■ Instructions for the task ■
Leaving out all pictures, repeat exactly the lines from the one that holds "black hammer: 2 -> 0" to the last line of the entries below.

━━━━━━━━

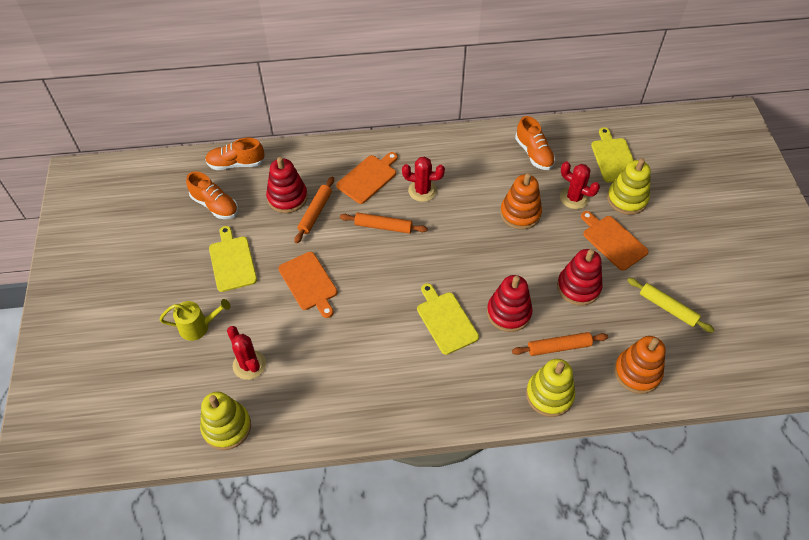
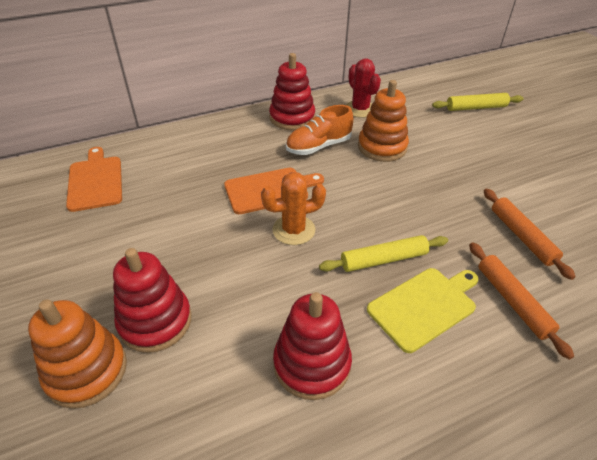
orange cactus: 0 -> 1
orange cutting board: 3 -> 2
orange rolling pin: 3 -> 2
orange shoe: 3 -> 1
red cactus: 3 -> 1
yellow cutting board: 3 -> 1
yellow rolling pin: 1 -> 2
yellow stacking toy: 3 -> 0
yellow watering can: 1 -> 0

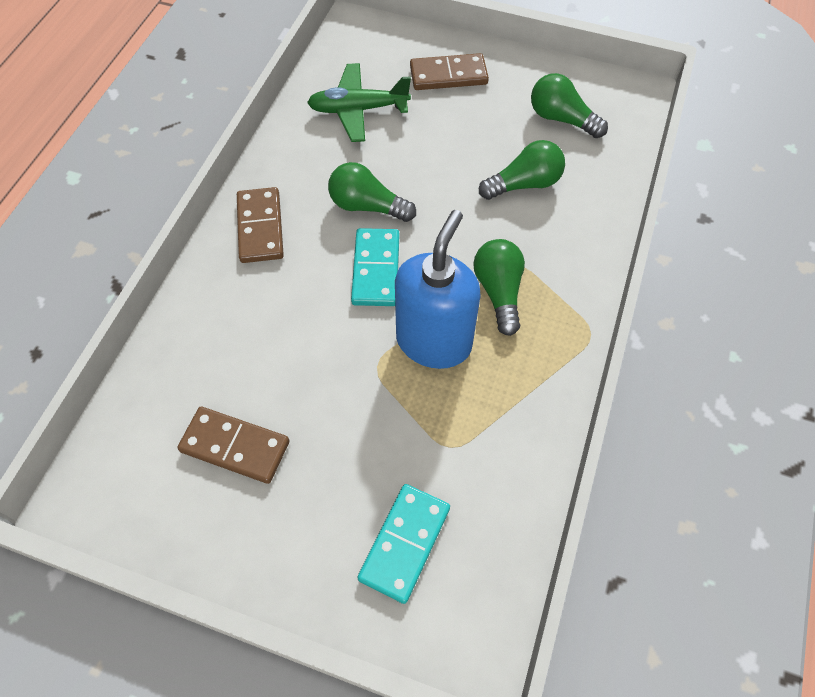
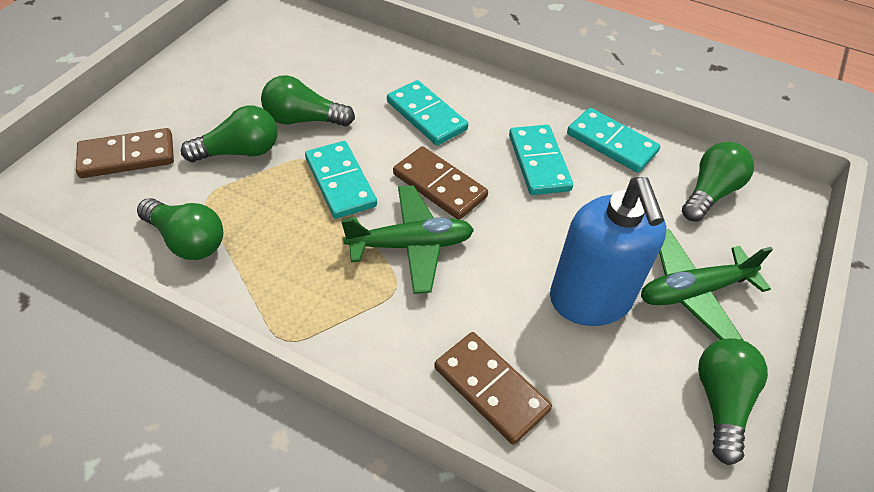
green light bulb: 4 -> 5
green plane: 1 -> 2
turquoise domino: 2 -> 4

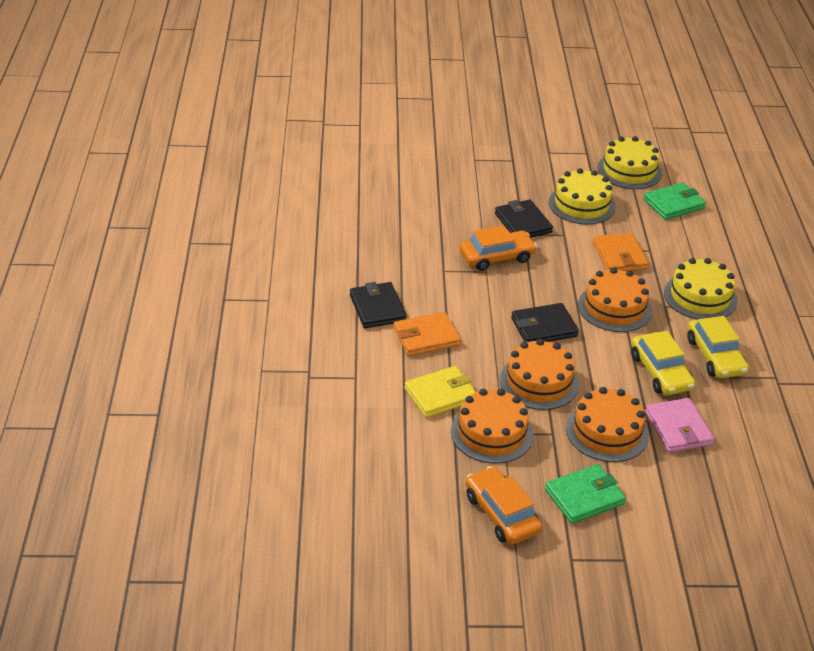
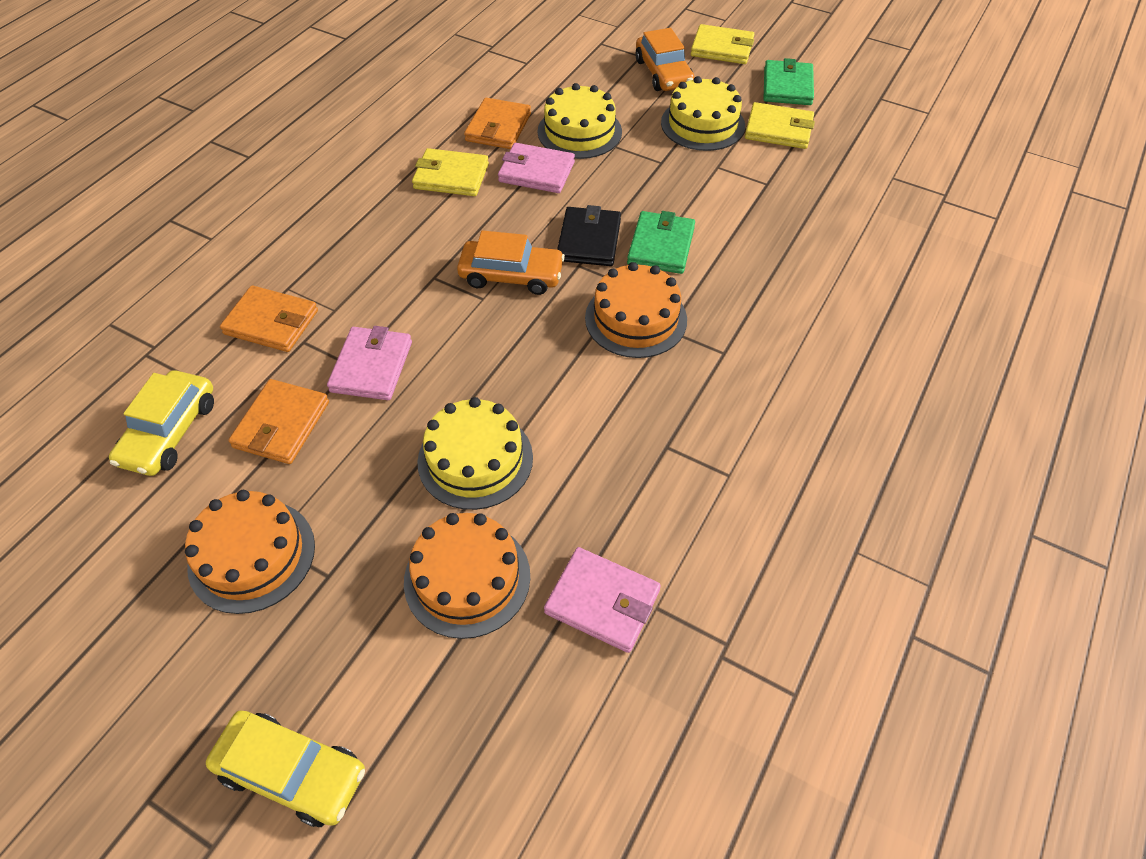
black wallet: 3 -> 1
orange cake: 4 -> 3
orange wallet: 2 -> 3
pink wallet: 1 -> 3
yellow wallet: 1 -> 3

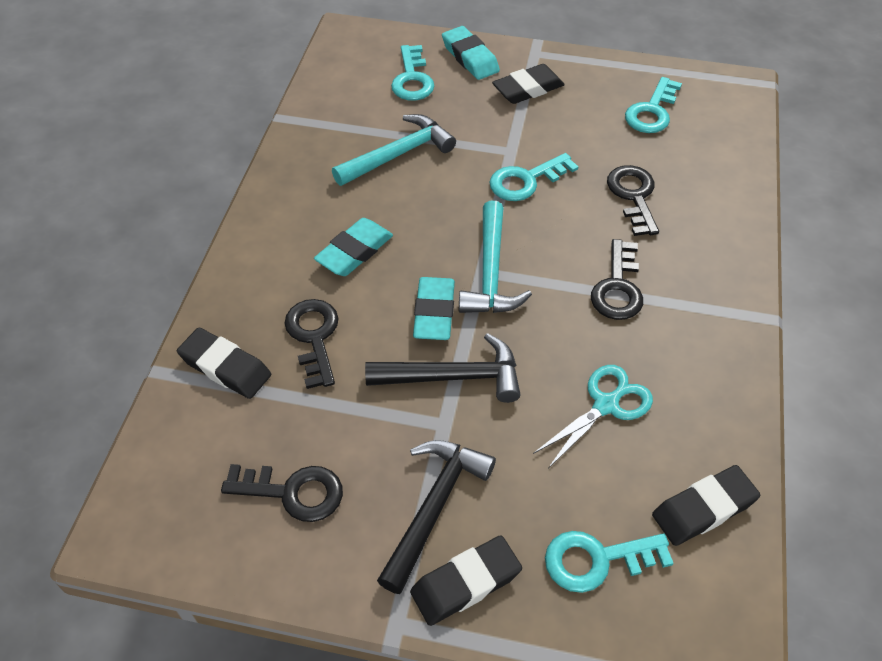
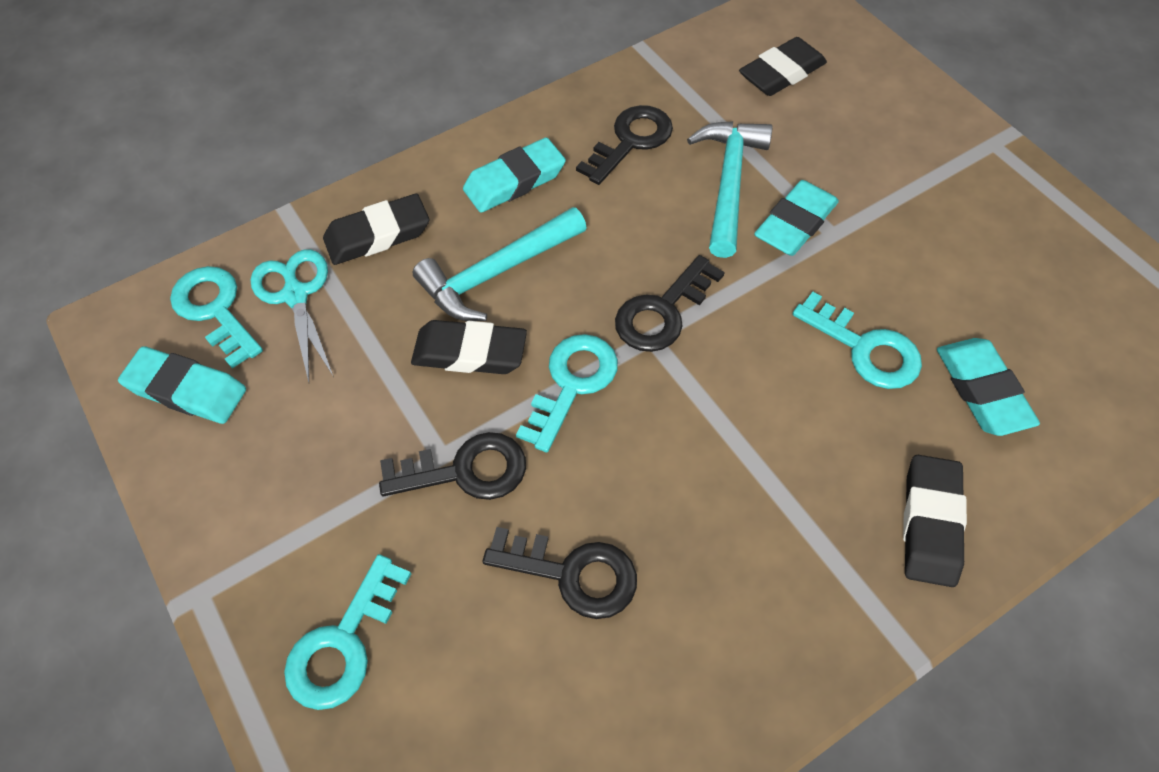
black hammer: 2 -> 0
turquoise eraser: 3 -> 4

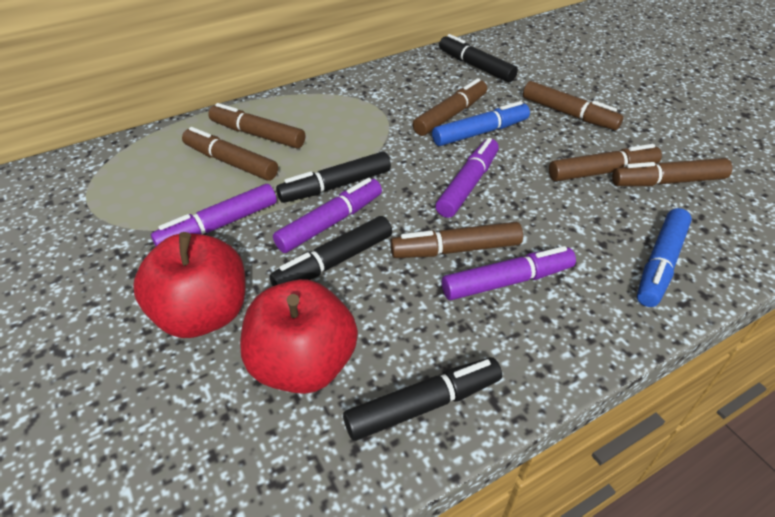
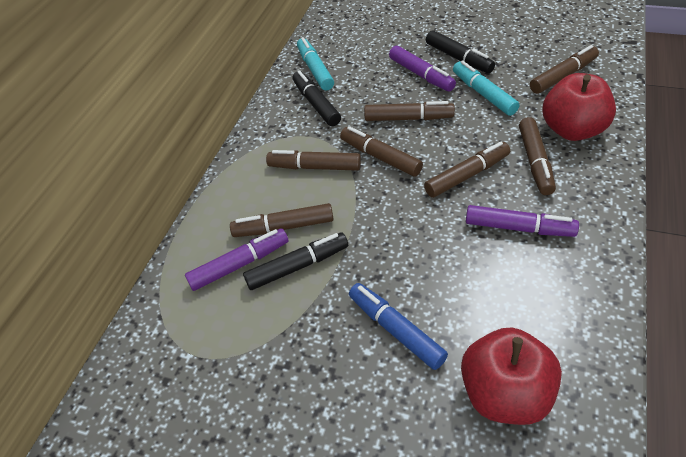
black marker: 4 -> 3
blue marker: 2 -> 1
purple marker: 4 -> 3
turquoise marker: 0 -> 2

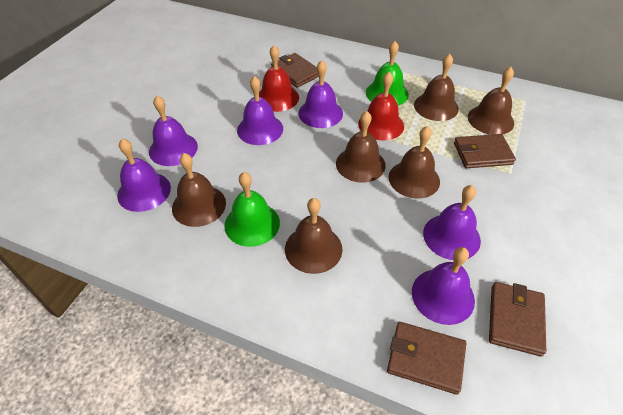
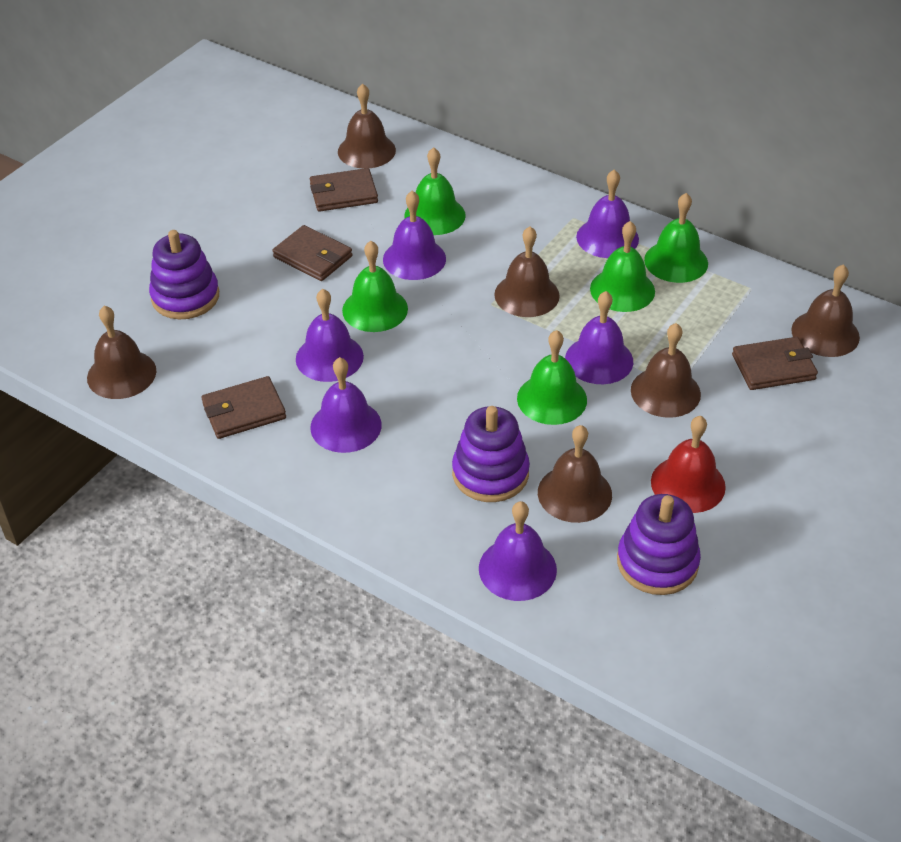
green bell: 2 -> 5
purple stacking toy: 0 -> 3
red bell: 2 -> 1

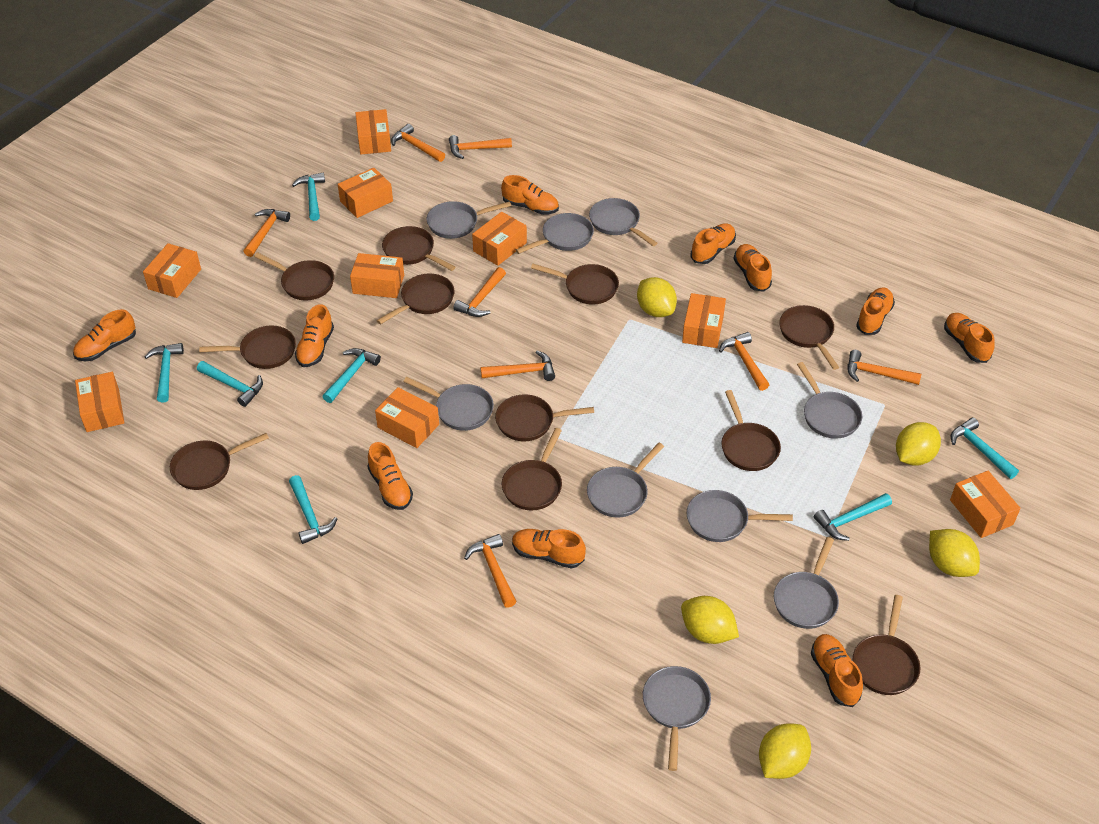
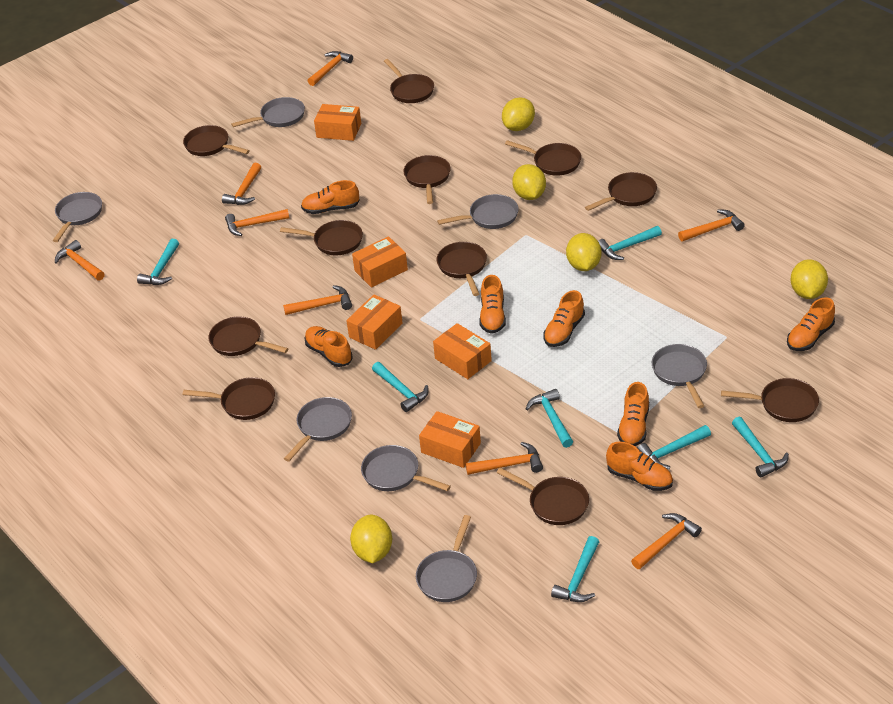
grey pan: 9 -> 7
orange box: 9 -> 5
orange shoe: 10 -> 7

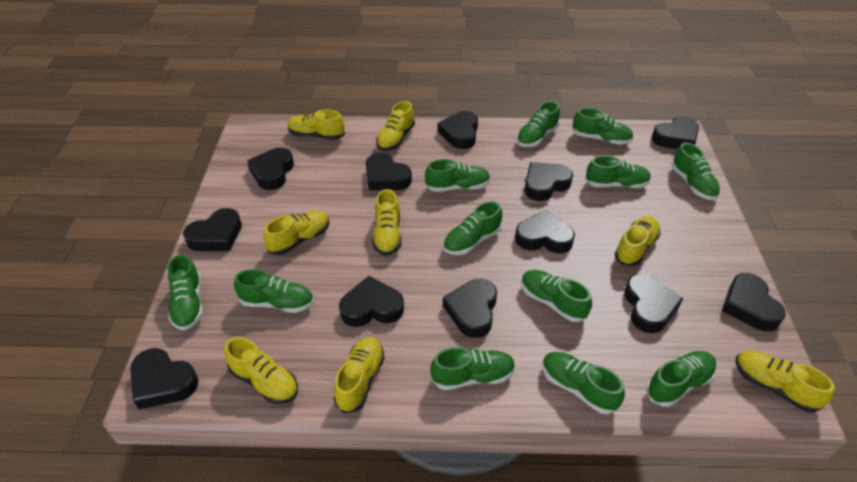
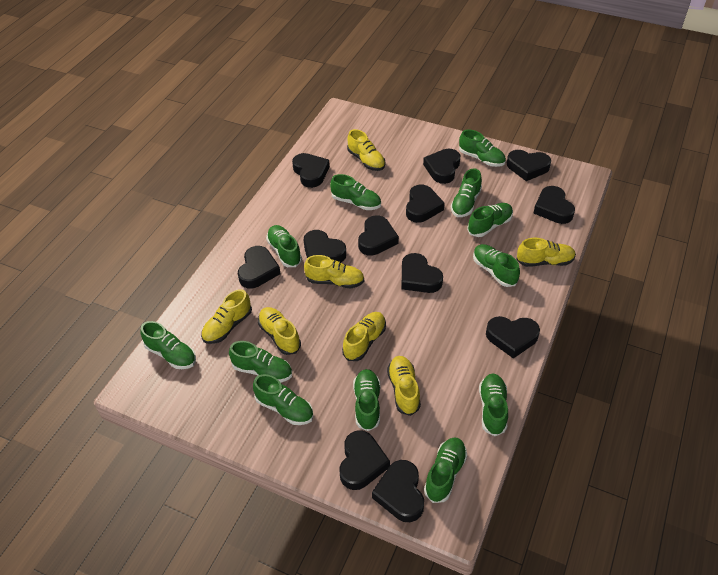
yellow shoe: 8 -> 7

━━━━━━━━

■ Reply ■
black hammer: 2 -> 0
turquoise eraser: 3 -> 4

black marker: 4 -> 3
blue marker: 2 -> 1
purple marker: 4 -> 3
turquoise marker: 0 -> 2

green bell: 2 -> 5
purple stacking toy: 0 -> 3
red bell: 2 -> 1

grey pan: 9 -> 7
orange box: 9 -> 5
orange shoe: 10 -> 7

yellow shoe: 8 -> 7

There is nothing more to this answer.